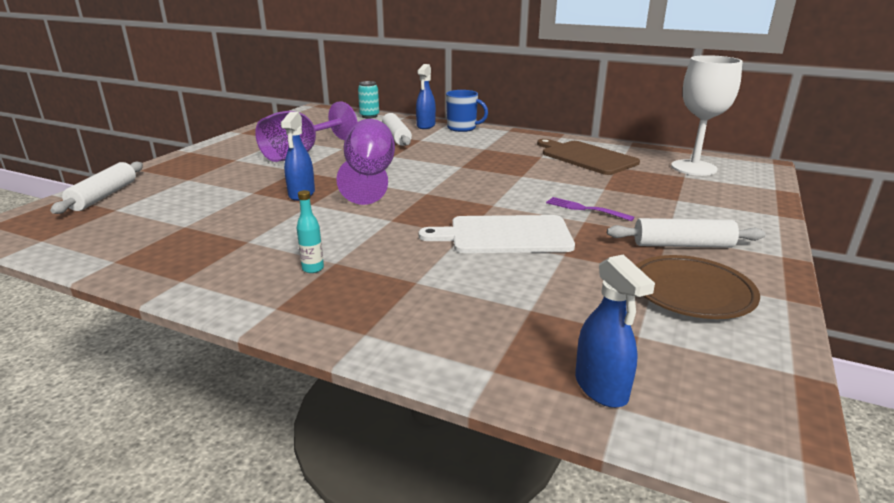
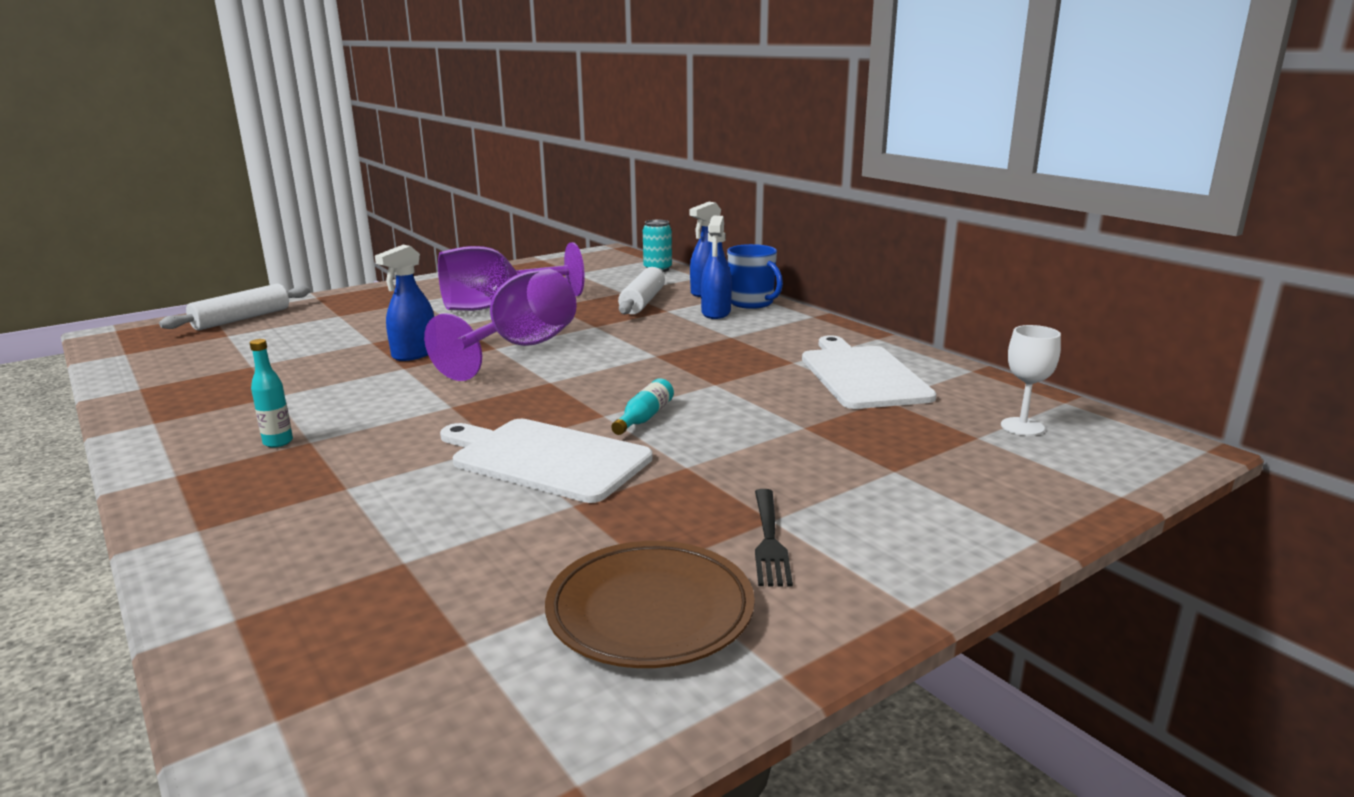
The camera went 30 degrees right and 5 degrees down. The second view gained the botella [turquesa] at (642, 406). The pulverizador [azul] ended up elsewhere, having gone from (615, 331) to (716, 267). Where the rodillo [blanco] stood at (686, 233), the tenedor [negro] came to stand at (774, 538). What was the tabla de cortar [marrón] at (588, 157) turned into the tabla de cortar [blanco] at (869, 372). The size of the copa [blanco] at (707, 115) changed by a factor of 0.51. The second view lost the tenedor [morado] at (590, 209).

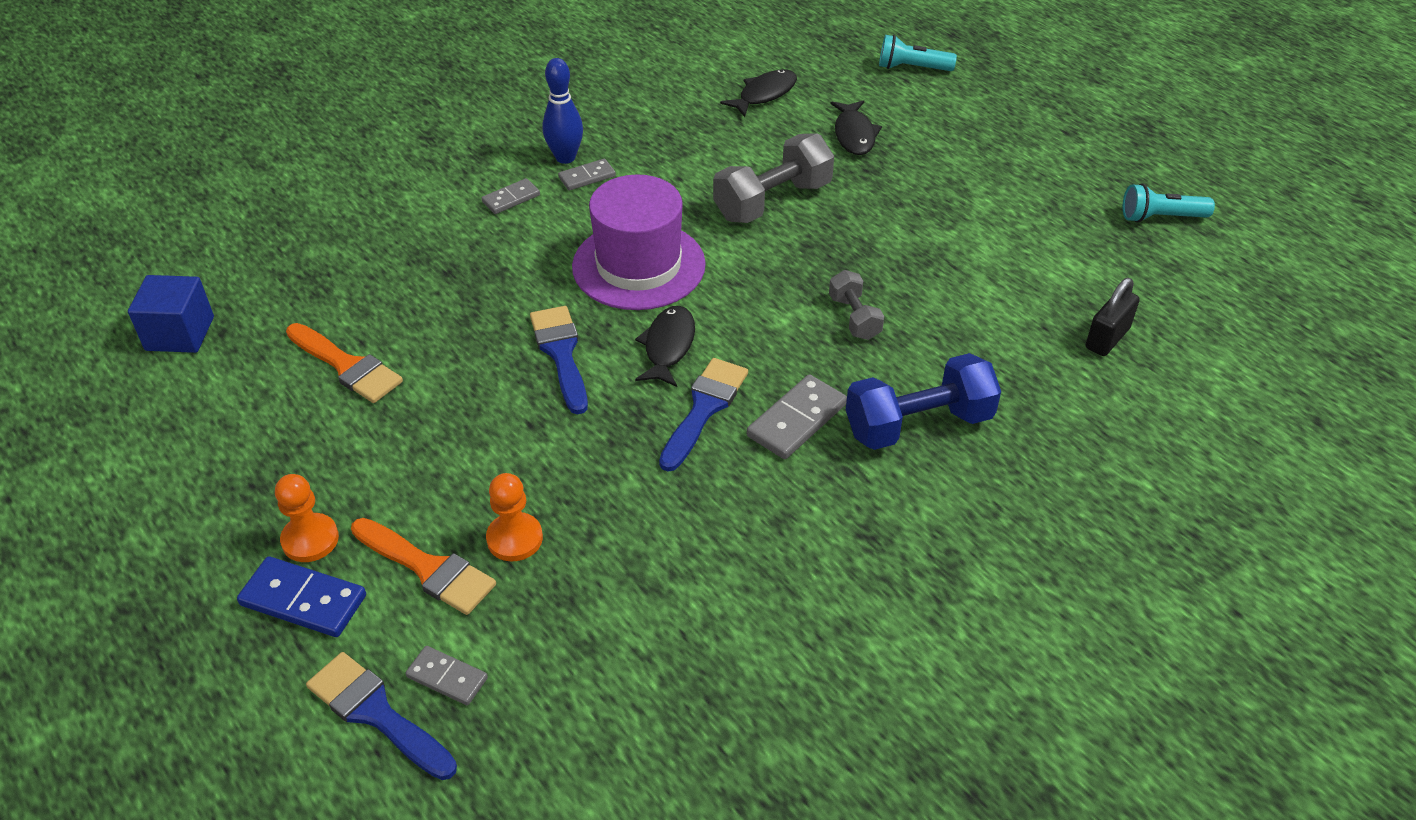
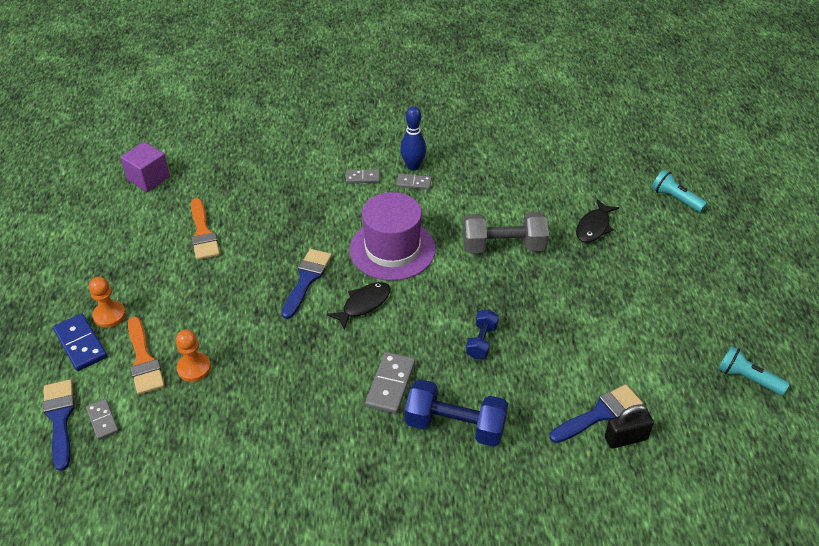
The camera went 35 degrees right and 0 degrees up. What was the cubo [azul] at (171, 314) turned into the cubo [morado] at (145, 167). The ficha de dominó [gris] at (797, 416) ended up facing another way, 60 degrees counterclockwise from before. What was the mancuerna [gris] at (856, 305) turned into the mancuerna [azul] at (482, 334). The pincel [azul] ended up elsewhere, having gone from (703, 415) to (596, 413). The second view lost the pez [negro] at (758, 93).

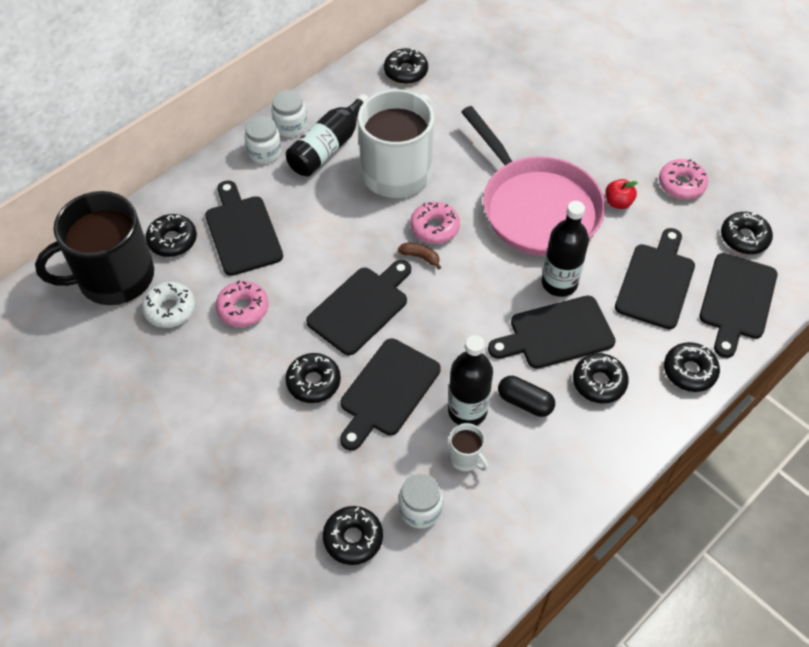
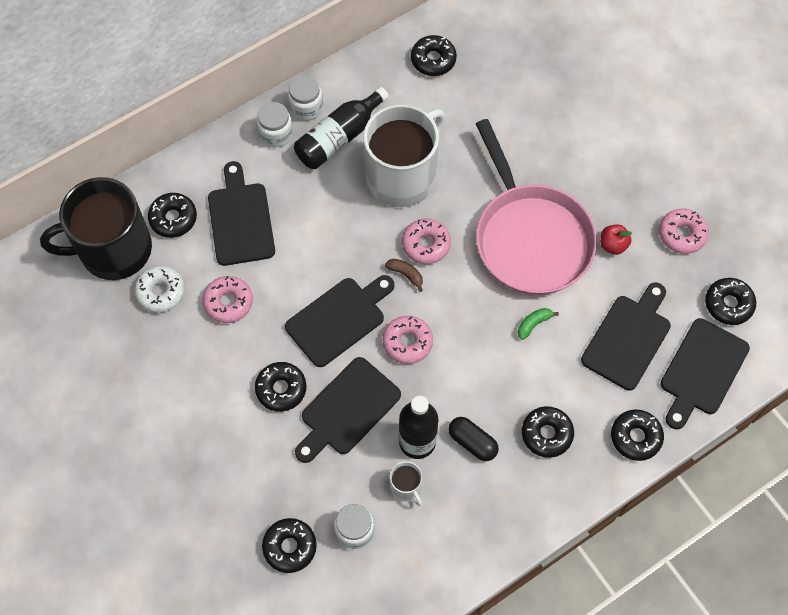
The camera went 10 degrees right and 10 degrees up. The second view gained the rosquilla [rosa] at (407, 340). Where the botella [negro] stood at (565, 249), the plátano [verde] came to stand at (538, 324). The second view lost the tabla de cortar [negro] at (552, 332).

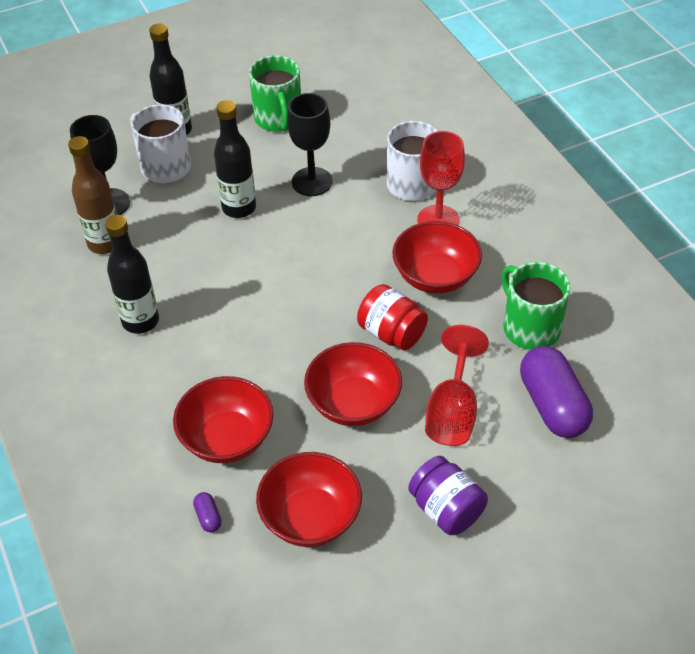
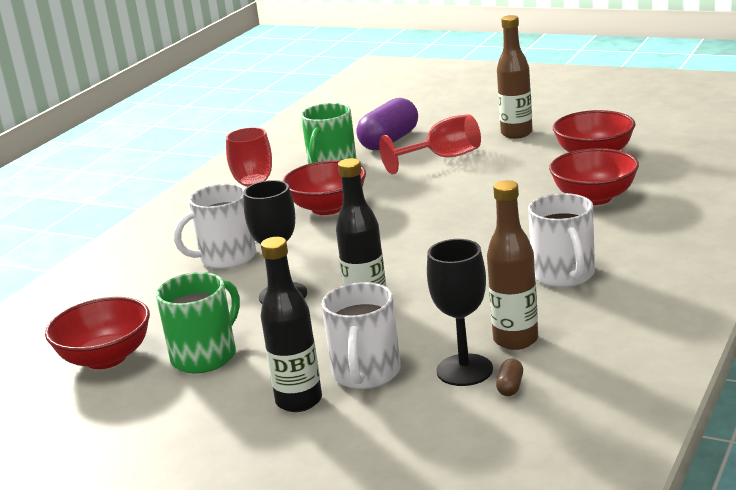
The camera went 125 degrees left and 25 degrees down. The cuenco [rojo] ended up elsewhere, having gone from (353, 384) to (97, 333). The second view gained the cápsula [marrón] at (509, 377). Where the tarro [morado] stood at (448, 495), the botella [marrón] came to stand at (515, 77). Where the botella [negro] stood at (132, 274), the taza [blanco] came to stand at (561, 240). The second view lost the cápsula [morado] at (207, 512). The second view lost the tarro [rojo] at (392, 317).

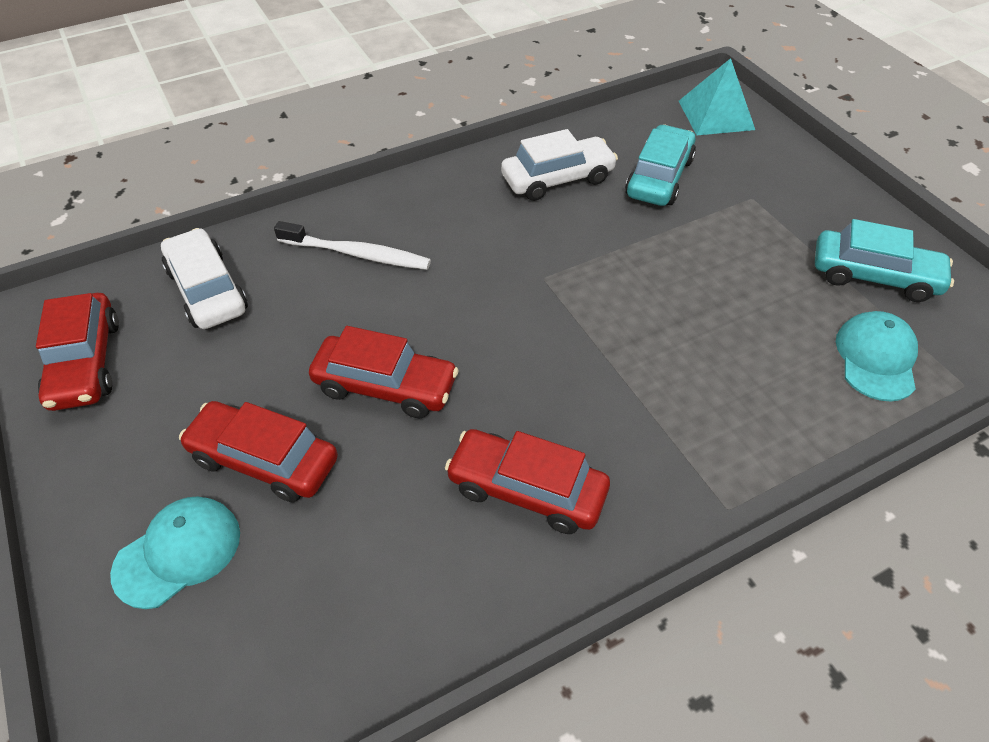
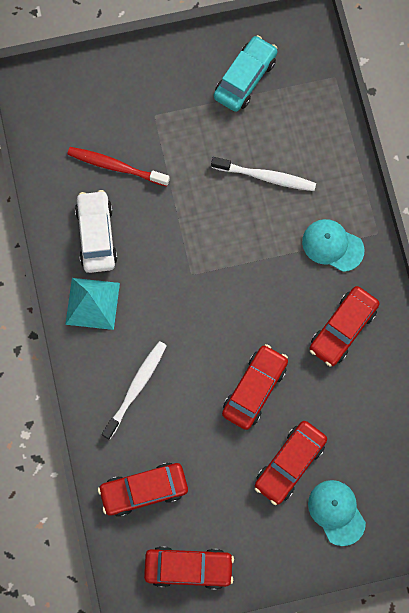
The camera went 75 degrees left and 25 degrees up. The pirámide [turquesa] ended up elsewhere, having gone from (717, 96) to (92, 304). Where the coche [turquesa] stood at (660, 165), the cepillo de dientes [rojo] came to stand at (118, 166). What was the coche [blanco] at (204, 278) turned into the coche [rojo] at (143, 490). The second view gained the cepillo de dientes [blanco] at (263, 174). The gorra [turquesa] ended up elsewhere, having gone from (877, 356) to (333, 245).

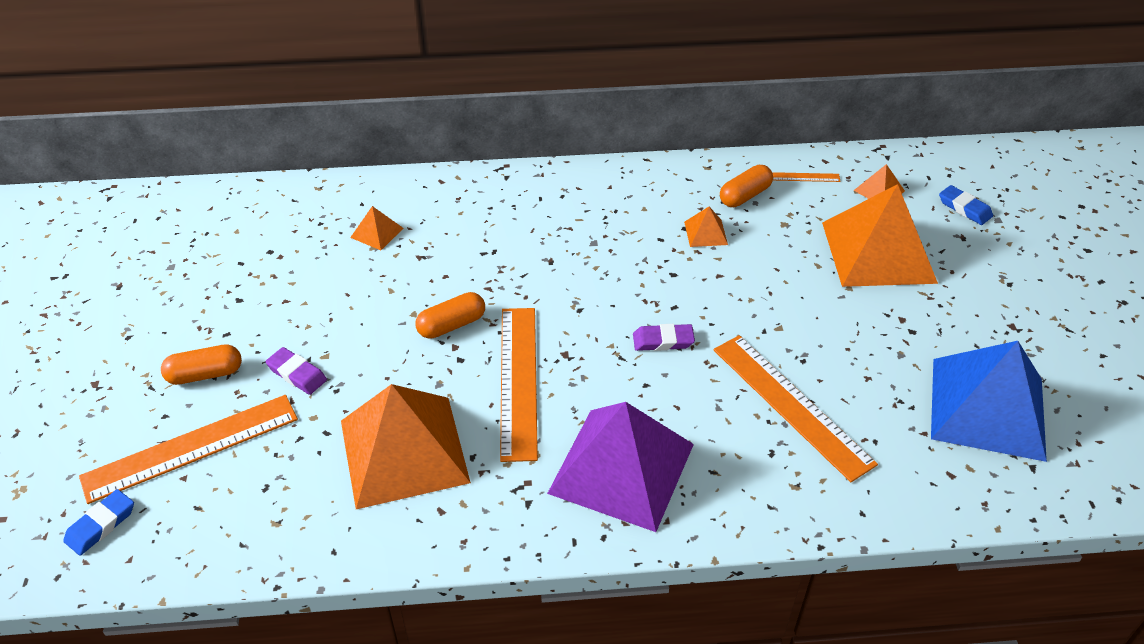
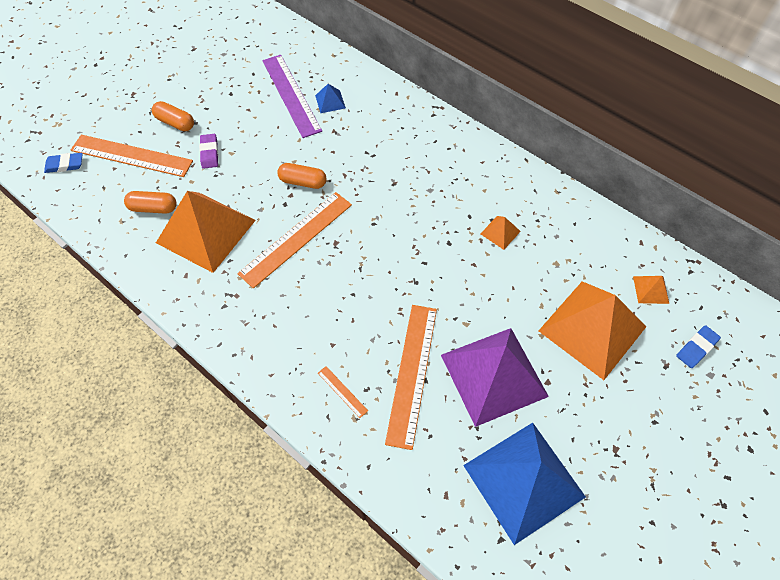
The camera went 45 degrees right and 15 degrees up. The cápsula [naranja] ended up elsewhere, having gone from (746, 186) to (150, 202). The second view gained the regla [morado] at (292, 96). What was the pirámide [naranja] at (376, 228) turned into the pirámide [azul] at (330, 98). The regla [naranja] ended up elsewhere, having gone from (806, 177) to (343, 392). The pirámide [morado] ended up elsewhere, having gone from (620, 467) to (495, 377). The goma de borrar [azul] at (966, 205) ended up facing another way, 45 degrees clockwise from before. The second view lost the goma de borrar [morado] at (664, 337).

========================

● Action item:
Apart from the pictures, write every entry out again exactly.

● Task solution:
The camera went 30 degrees right and 5 degrees down. The second view gained the botella [turquesa] at (642, 406). The pulverizador [azul] ended up elsewhere, having gone from (615, 331) to (716, 267). Where the rodillo [blanco] stood at (686, 233), the tenedor [negro] came to stand at (774, 538). What was the tabla de cortar [marrón] at (588, 157) turned into the tabla de cortar [blanco] at (869, 372). The size of the copa [blanco] at (707, 115) changed by a factor of 0.51. The second view lost the tenedor [morado] at (590, 209).

The camera went 35 degrees right and 0 degrees up. What was the cubo [azul] at (171, 314) turned into the cubo [morado] at (145, 167). The ficha de dominó [gris] at (797, 416) ended up facing another way, 60 degrees counterclockwise from before. What was the mancuerna [gris] at (856, 305) turned into the mancuerna [azul] at (482, 334). The pincel [azul] ended up elsewhere, having gone from (703, 415) to (596, 413). The second view lost the pez [negro] at (758, 93).

The camera went 10 degrees right and 10 degrees up. The second view gained the rosquilla [rosa] at (407, 340). Where the botella [negro] stood at (565, 249), the plátano [verde] came to stand at (538, 324). The second view lost the tabla de cortar [negro] at (552, 332).

The camera went 125 degrees left and 25 degrees down. The cuenco [rojo] ended up elsewhere, having gone from (353, 384) to (97, 333). The second view gained the cápsula [marrón] at (509, 377). Where the tarro [morado] stood at (448, 495), the botella [marrón] came to stand at (515, 77). Where the botella [negro] stood at (132, 274), the taza [blanco] came to stand at (561, 240). The second view lost the cápsula [morado] at (207, 512). The second view lost the tarro [rojo] at (392, 317).

The camera went 75 degrees left and 25 degrees up. The pirámide [turquesa] ended up elsewhere, having gone from (717, 96) to (92, 304). Where the coche [turquesa] stood at (660, 165), the cepillo de dientes [rojo] came to stand at (118, 166). What was the coche [blanco] at (204, 278) turned into the coche [rojo] at (143, 490). The second view gained the cepillo de dientes [blanco] at (263, 174). The gorra [turquesa] ended up elsewhere, having gone from (877, 356) to (333, 245).

The camera went 45 degrees right and 15 degrees up. The cápsula [naranja] ended up elsewhere, having gone from (746, 186) to (150, 202). The second view gained the regla [morado] at (292, 96). What was the pirámide [naranja] at (376, 228) turned into the pirámide [azul] at (330, 98). The regla [naranja] ended up elsewhere, having gone from (806, 177) to (343, 392). The pirámide [morado] ended up elsewhere, having gone from (620, 467) to (495, 377). The goma de borrar [azul] at (966, 205) ended up facing another way, 45 degrees clockwise from before. The second view lost the goma de borrar [morado] at (664, 337).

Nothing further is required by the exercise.